**Dataset content**

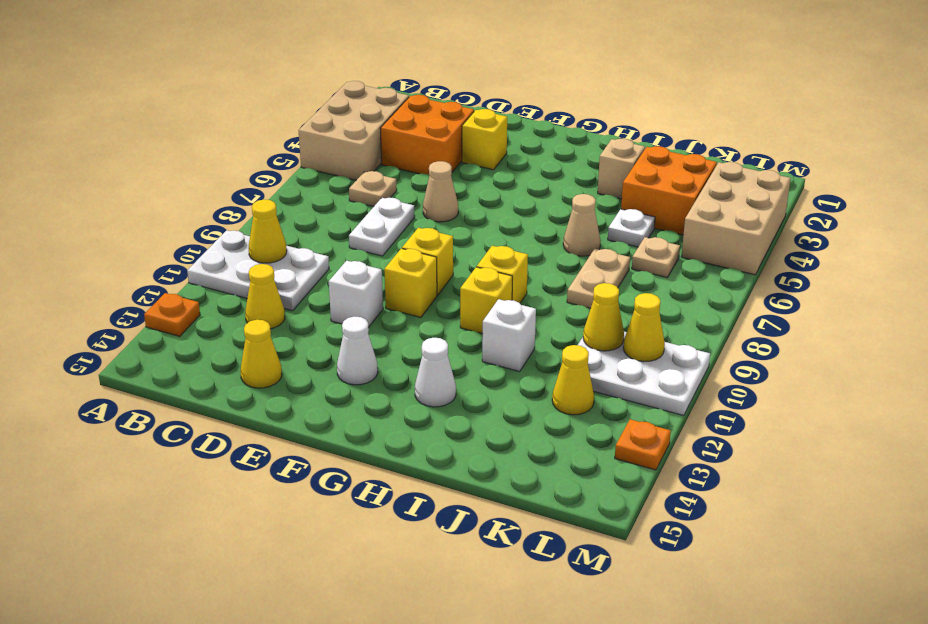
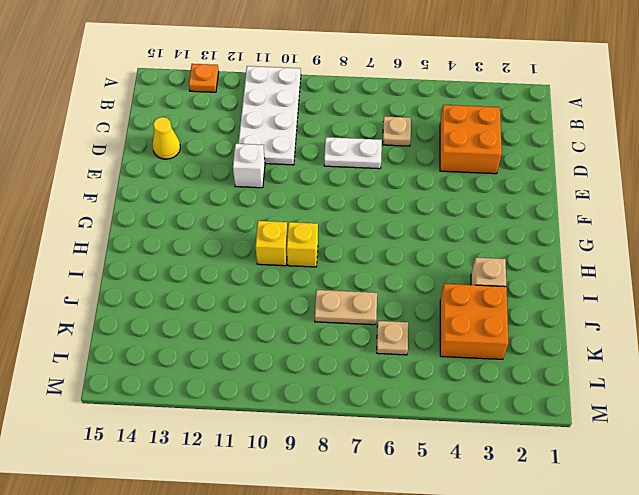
white plate A10:D11 level 1 -> white plate A10:C11 level 1
none -> tan brick A3:B5 level 1
none -> yellow cone C12 level 1
none -> yellow brick E3 level 1
none -> tan cone E6 level 1

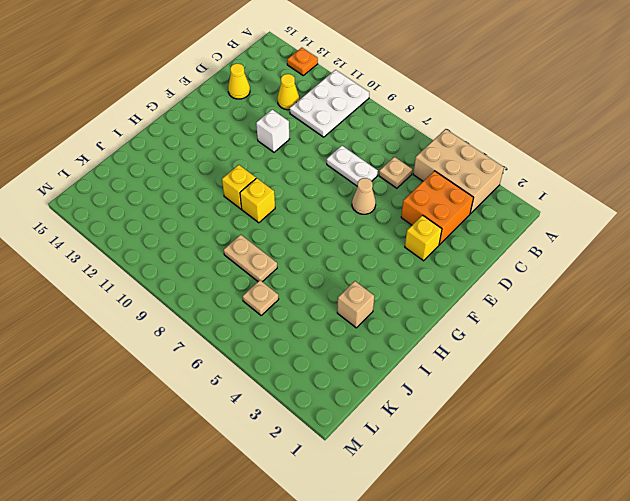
none -> yellow brick F9 level 1
none -> yellow brick F10 level 1
none -> white cone F13 level 1
none -> white cone H13 level 1

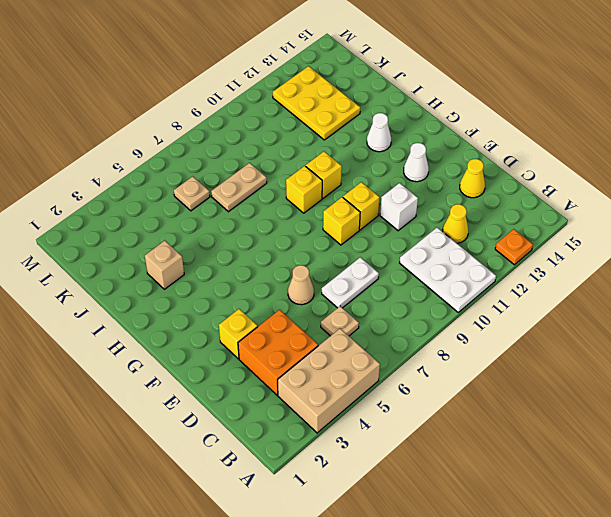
yellow plate J12:L13 level 1 -> yellow cone K12 level 1
none -> tan cone I6 level 1
none -> white brick I11 level 1
none -> orange brick J3:K4 level 1
none -> white plate J5 level 1

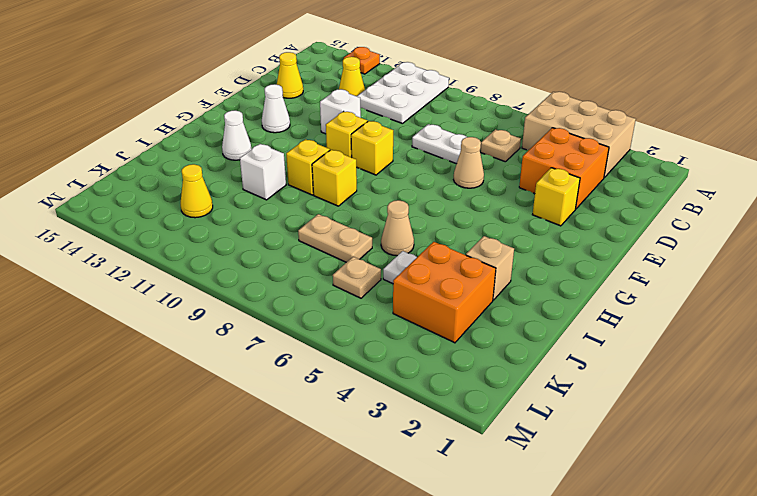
none -> white plate K10:M11 level 1
none -> tan brick L3:M5 level 1
none -> orange plate M13 level 1
none -> yellow cone B10 level 2

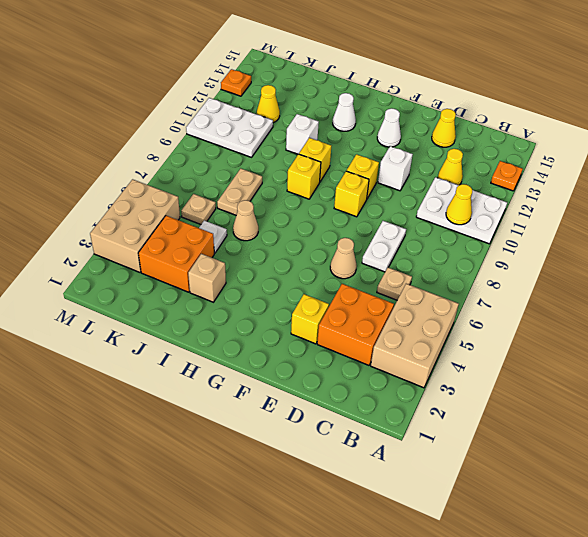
none -> yellow cone K10 level 2
none -> yellow cone L10 level 2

**Problem statement**
Starting at the line that contains "none -> tan cone E6 level 1", reproduce each line exactly through the end of the entries above, leaving every picture out.

**Solution for this exercise**
none -> tan cone E6 level 1

none -> yellow brick F9 level 1
none -> yellow brick F10 level 1
none -> white cone F13 level 1
none -> white cone H13 level 1

yellow plate J12:L13 level 1 -> yellow cone K12 level 1
none -> tan cone I6 level 1
none -> white brick I11 level 1
none -> orange brick J3:K4 level 1
none -> white plate J5 level 1

none -> white plate K10:M11 level 1
none -> tan brick L3:M5 level 1
none -> orange plate M13 level 1
none -> yellow cone B10 level 2

none -> yellow cone K10 level 2
none -> yellow cone L10 level 2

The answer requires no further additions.